**What the exercise asks**
From the listing below, pull out every line where the string "RESET" appears.

□ □ □ □

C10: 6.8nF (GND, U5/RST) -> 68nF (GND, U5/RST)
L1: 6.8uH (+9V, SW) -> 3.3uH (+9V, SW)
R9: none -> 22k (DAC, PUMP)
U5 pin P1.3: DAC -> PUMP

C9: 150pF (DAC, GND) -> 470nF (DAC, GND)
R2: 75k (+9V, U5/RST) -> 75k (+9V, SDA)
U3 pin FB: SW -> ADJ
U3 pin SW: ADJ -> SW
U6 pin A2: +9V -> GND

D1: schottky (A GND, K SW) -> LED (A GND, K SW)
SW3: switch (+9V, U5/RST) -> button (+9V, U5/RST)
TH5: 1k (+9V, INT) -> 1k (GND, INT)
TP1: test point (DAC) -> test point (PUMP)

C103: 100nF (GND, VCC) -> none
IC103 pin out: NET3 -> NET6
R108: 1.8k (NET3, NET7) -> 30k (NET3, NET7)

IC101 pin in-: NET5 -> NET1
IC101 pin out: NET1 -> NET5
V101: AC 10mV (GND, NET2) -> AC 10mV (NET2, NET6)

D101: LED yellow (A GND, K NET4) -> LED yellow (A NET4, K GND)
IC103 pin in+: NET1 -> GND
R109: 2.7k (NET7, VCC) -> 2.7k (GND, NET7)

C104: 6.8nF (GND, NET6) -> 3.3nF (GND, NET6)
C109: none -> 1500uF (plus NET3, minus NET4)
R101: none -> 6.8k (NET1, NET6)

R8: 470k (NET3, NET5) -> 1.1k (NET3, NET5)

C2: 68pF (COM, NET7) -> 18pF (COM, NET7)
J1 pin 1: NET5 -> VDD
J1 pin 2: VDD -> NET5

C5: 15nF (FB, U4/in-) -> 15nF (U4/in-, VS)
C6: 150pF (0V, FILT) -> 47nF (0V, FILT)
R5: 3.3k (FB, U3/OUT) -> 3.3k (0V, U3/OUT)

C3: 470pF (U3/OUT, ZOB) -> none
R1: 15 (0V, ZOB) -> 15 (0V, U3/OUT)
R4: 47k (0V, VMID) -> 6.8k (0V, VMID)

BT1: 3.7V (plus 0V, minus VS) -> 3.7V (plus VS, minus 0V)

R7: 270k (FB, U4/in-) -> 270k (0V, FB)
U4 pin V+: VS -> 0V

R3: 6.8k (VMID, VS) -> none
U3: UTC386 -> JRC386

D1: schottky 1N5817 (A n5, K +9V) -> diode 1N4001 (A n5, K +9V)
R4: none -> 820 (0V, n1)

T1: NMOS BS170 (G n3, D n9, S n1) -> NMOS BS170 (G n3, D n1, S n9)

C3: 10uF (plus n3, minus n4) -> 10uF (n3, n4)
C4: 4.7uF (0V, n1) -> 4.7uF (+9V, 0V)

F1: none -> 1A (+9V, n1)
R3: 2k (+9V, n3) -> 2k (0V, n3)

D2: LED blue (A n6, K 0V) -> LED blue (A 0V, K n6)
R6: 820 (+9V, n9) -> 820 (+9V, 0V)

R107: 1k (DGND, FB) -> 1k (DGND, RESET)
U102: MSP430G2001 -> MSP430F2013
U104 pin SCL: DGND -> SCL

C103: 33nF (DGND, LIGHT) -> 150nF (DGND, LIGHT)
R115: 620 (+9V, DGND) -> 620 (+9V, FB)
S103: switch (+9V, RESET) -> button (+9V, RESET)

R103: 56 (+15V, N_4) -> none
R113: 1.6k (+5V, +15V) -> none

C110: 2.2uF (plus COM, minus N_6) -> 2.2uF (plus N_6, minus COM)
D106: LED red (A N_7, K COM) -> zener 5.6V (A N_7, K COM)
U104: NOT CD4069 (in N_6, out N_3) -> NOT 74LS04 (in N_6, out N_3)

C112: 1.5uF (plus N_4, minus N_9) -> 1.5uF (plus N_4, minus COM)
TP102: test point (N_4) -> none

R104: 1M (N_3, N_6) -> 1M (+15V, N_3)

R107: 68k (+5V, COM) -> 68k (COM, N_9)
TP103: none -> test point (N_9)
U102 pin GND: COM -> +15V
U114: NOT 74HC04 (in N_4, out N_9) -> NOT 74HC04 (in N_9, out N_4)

□ □ □ □

**Answer to this exercise**
R107: 1k (DGND, FB) -> 1k (DGND, RESET)
S103: switch (+9V, RESET) -> button (+9V, RESET)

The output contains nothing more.